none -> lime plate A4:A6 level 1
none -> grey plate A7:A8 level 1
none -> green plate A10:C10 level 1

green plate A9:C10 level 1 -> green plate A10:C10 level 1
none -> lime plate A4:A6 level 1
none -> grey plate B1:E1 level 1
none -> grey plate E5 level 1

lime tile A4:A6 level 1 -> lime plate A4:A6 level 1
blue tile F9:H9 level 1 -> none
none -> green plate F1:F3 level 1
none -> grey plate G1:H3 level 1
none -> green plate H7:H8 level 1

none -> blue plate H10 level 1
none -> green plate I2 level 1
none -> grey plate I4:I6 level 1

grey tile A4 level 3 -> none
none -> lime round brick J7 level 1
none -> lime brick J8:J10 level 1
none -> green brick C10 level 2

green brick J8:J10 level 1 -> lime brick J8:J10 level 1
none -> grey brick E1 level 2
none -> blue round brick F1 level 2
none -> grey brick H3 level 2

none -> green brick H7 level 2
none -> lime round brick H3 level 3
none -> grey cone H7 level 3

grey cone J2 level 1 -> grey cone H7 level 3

» Try it
The job here is to find each line above with the word "lime" and copy it.

» Result of this exercise
none -> lime plate A4:A6 level 1
none -> lime plate A4:A6 level 1
lime tile A4:A6 level 1 -> lime plate A4:A6 level 1
none -> lime round brick J7 level 1
none -> lime brick J8:J10 level 1
green brick J8:J10 level 1 -> lime brick J8:J10 level 1
none -> lime round brick H3 level 3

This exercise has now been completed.